• _Requirement_
Every record below needs to be retyped exactly as it appears.

Input records section start

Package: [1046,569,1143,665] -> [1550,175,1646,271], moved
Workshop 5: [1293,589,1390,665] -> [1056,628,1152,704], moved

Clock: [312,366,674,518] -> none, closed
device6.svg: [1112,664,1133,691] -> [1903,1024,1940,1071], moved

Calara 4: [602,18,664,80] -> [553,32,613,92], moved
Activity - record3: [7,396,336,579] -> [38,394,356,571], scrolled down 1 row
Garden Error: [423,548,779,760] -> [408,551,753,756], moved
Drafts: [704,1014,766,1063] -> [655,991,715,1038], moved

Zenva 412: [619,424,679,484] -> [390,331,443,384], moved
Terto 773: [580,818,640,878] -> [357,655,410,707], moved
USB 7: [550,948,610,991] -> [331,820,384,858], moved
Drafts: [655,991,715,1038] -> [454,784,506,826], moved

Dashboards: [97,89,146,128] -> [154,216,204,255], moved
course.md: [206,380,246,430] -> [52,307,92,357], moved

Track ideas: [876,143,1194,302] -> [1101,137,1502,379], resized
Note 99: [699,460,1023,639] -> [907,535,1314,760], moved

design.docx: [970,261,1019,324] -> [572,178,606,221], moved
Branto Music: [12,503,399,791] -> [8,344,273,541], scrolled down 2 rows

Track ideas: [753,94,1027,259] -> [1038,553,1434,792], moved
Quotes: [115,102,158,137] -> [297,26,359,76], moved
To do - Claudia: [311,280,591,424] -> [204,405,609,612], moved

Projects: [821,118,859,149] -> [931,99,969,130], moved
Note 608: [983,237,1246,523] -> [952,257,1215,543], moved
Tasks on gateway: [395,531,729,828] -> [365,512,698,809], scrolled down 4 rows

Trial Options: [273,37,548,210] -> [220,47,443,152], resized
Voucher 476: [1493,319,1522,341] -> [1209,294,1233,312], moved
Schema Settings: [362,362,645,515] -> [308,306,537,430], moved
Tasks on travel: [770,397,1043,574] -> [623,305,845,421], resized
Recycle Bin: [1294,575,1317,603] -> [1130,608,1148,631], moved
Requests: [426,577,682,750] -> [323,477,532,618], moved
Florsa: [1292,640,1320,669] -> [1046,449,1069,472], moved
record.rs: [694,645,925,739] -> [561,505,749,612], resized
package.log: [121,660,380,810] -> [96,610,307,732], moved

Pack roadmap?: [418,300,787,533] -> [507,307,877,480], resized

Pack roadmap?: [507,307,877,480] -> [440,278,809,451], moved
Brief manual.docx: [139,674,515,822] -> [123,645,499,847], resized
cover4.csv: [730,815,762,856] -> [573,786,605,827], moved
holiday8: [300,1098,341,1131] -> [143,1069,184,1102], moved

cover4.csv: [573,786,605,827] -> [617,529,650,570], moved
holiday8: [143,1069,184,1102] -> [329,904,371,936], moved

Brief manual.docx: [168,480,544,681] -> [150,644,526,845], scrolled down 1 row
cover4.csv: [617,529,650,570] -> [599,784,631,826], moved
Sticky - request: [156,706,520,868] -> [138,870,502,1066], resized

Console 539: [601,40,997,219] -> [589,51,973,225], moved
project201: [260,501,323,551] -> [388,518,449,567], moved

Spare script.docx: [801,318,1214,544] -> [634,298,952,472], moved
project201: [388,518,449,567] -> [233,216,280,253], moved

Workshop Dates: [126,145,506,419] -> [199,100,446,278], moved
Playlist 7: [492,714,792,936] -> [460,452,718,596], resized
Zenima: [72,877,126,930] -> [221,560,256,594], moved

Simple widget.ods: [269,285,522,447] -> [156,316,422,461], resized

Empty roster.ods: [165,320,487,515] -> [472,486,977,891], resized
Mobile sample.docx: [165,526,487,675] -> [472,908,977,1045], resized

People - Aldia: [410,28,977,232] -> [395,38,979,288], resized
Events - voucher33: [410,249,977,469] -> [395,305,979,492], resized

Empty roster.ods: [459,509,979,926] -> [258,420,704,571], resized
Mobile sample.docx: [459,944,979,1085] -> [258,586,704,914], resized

Input records section end

• _Response area_
Package: [1046,569,1143,665] -> [1550,175,1646,271], moved
Workshop 5: [1293,589,1390,665] -> [1056,628,1152,704], moved

Clock: [312,366,674,518] -> none, closed
device6.svg: [1112,664,1133,691] -> [1903,1024,1940,1071], moved

Calara 4: [602,18,664,80] -> [553,32,613,92], moved
Activity - record3: [7,396,336,579] -> [38,394,356,571], scrolled down 1 row
Garden Error: [423,548,779,760] -> [408,551,753,756], moved
Drafts: [704,1014,766,1063] -> [655,991,715,1038], moved

Zenva 412: [619,424,679,484] -> [390,331,443,384], moved
Terto 773: [580,818,640,878] -> [357,655,410,707], moved
USB 7: [550,948,610,991] -> [331,820,384,858], moved
Drafts: [655,991,715,1038] -> [454,784,506,826], moved

Dashboards: [97,89,146,128] -> [154,216,204,255], moved
course.md: [206,380,246,430] -> [52,307,92,357], moved

Track ideas: [876,143,1194,302] -> [1101,137,1502,379], resized
Note 99: [699,460,1023,639] -> [907,535,1314,760], moved

design.docx: [970,261,1019,324] -> [572,178,606,221], moved
Branto Music: [12,503,399,791] -> [8,344,273,541], scrolled down 2 rows

Track ideas: [753,94,1027,259] -> [1038,553,1434,792], moved
Quotes: [115,102,158,137] -> [297,26,359,76], moved
To do - Claudia: [311,280,591,424] -> [204,405,609,612], moved

Projects: [821,118,859,149] -> [931,99,969,130], moved
Note 608: [983,237,1246,523] -> [952,257,1215,543], moved
Tasks on gateway: [395,531,729,828] -> [365,512,698,809], scrolled down 4 rows

Trial Options: [273,37,548,210] -> [220,47,443,152], resized
Voucher 476: [1493,319,1522,341] -> [1209,294,1233,312], moved
Schema Settings: [362,362,645,515] -> [308,306,537,430], moved
Tasks on travel: [770,397,1043,574] -> [623,305,845,421], resized
Recycle Bin: [1294,575,1317,603] -> [1130,608,1148,631], moved
Requests: [426,577,682,750] -> [323,477,532,618], moved
Florsa: [1292,640,1320,669] -> [1046,449,1069,472], moved
record.rs: [694,645,925,739] -> [561,505,749,612], resized
package.log: [121,660,380,810] -> [96,610,307,732], moved

Pack roadmap?: [418,300,787,533] -> [507,307,877,480], resized

Pack roadmap?: [507,307,877,480] -> [440,278,809,451], moved
Brief manual.docx: [139,674,515,822] -> [123,645,499,847], resized
cover4.csv: [730,815,762,856] -> [573,786,605,827], moved
holiday8: [300,1098,341,1131] -> [143,1069,184,1102], moved

cover4.csv: [573,786,605,827] -> [617,529,650,570], moved
holiday8: [143,1069,184,1102] -> [329,904,371,936], moved

Brief manual.docx: [168,480,544,681] -> [150,644,526,845], scrolled down 1 row
cover4.csv: [617,529,650,570] -> [599,784,631,826], moved
Sticky - request: [156,706,520,868] -> [138,870,502,1066], resized

Console 539: [601,40,997,219] -> [589,51,973,225], moved
project201: [260,501,323,551] -> [388,518,449,567], moved

Spare script.docx: [801,318,1214,544] -> [634,298,952,472], moved
project201: [388,518,449,567] -> [233,216,280,253], moved

Workshop Dates: [126,145,506,419] -> [199,100,446,278], moved
Playlist 7: [492,714,792,936] -> [460,452,718,596], resized
Zenima: [72,877,126,930] -> [221,560,256,594], moved

Simple widget.ods: [269,285,522,447] -> [156,316,422,461], resized

Empty roster.ods: [165,320,487,515] -> [472,486,977,891], resized
Mobile sample.docx: [165,526,487,675] -> [472,908,977,1045], resized

People - Aldia: [410,28,977,232] -> [395,38,979,288], resized
Events - voucher33: [410,249,977,469] -> [395,305,979,492], resized

Empty roster.ods: [459,509,979,926] -> [258,420,704,571], resized
Mobile sample.docx: [459,944,979,1085] -> [258,586,704,914], resized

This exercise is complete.